◆ **Assigned task**:
The answer is the exact text of every line from the one that contains "- → dispensador de jabón (blanco) 412, 298" to the final line of the entries below, with pictures left out.

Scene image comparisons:
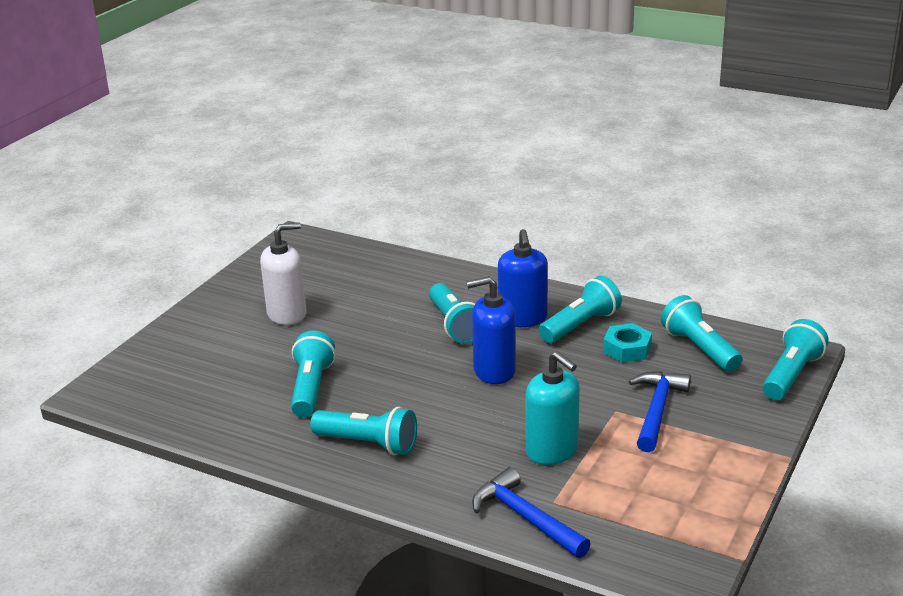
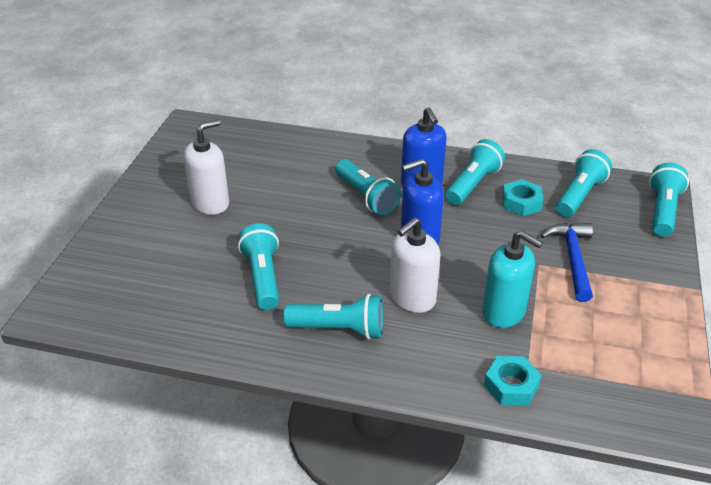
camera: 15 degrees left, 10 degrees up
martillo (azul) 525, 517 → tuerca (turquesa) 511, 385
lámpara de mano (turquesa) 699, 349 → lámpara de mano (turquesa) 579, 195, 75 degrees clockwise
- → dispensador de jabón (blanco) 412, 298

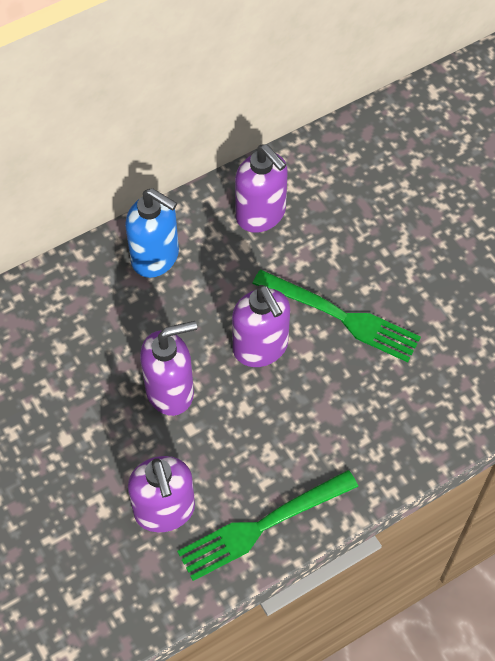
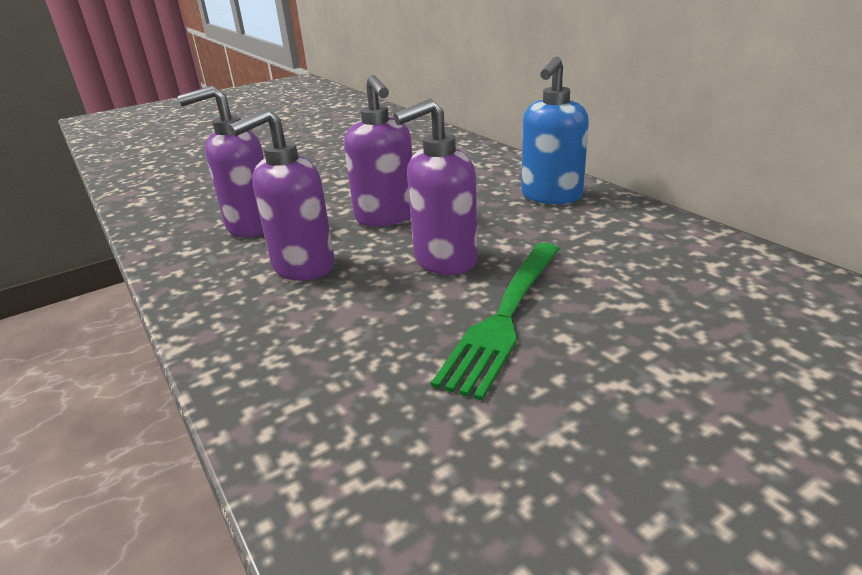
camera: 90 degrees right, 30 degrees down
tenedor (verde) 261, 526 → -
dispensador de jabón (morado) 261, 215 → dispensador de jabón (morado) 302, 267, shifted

◆ **Your response**:
- → dispensador de jabón (blanco) 412, 298

camera: 90 degrees right, 30 degrees down
tenedor (verde) 261, 526 → -
dispensador de jabón (morado) 261, 215 → dispensador de jabón (morado) 302, 267, shifted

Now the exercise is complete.